Materials provided below:

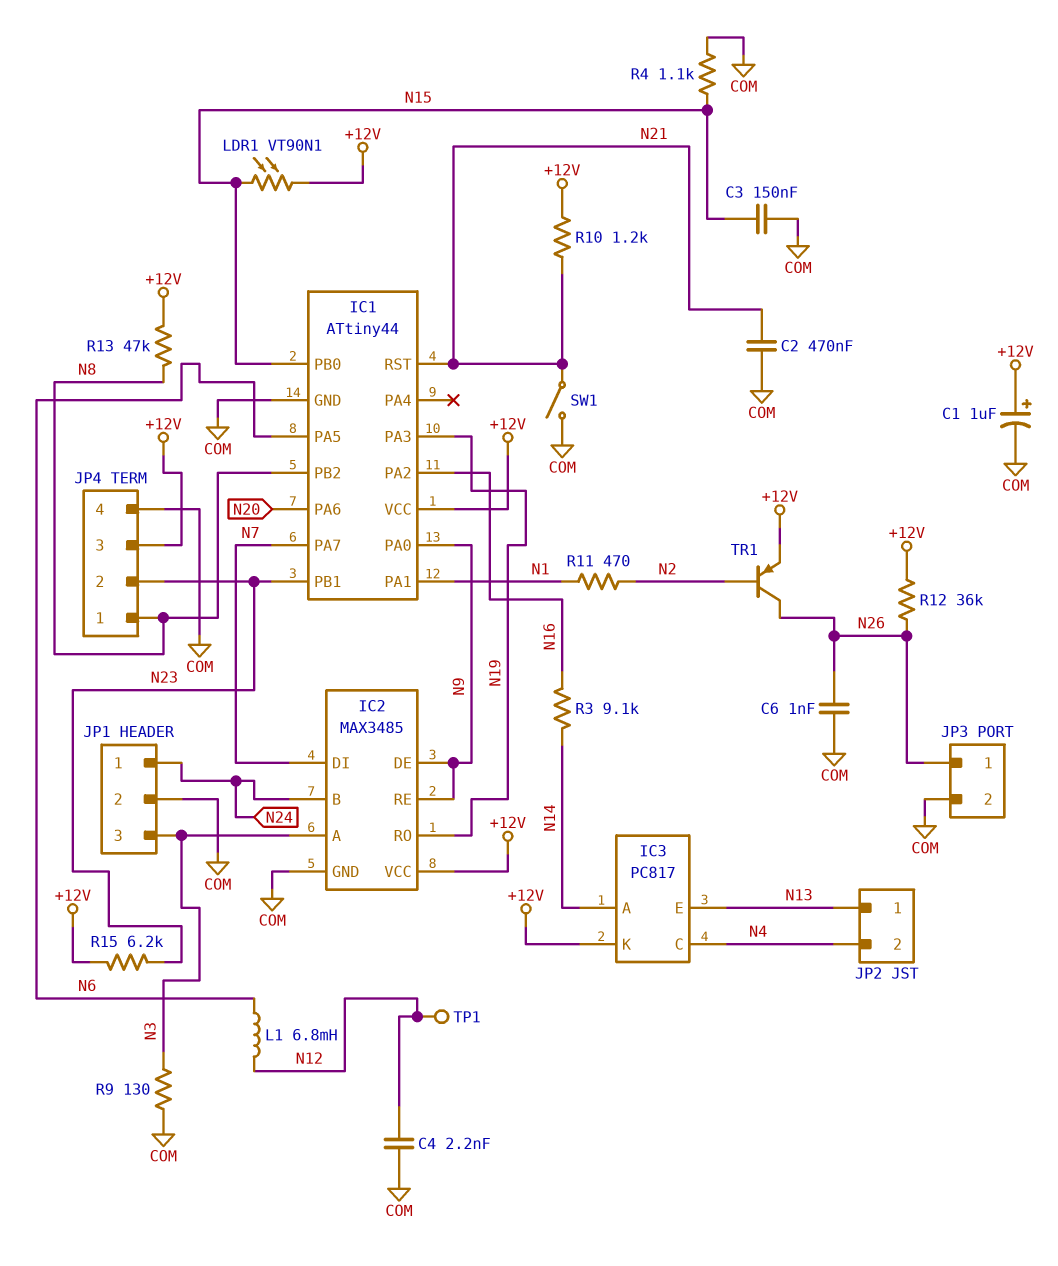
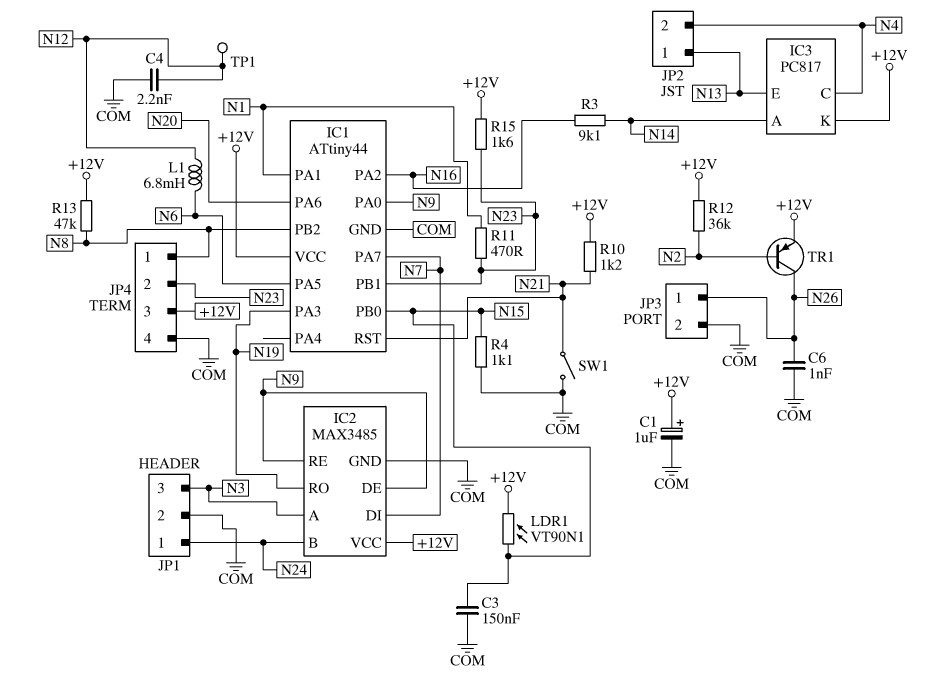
C2: 470nF (COM, N21) -> none
R9: 130 (COM, N3) -> none
R11: 470 (N1, N2) -> 470 (N1, N23)
R12: 36k (+12V, N26) -> 36k (+12V, N2)
R15: 6.2k (+12V, N23) -> 1.6k (+12V, N23)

End of Materials provided.

Work required ->
Scan the material above for the string "none" and return the lines that hold it.

Answer space ->
C2: 470nF (COM, N21) -> none
R9: 130 (COM, N3) -> none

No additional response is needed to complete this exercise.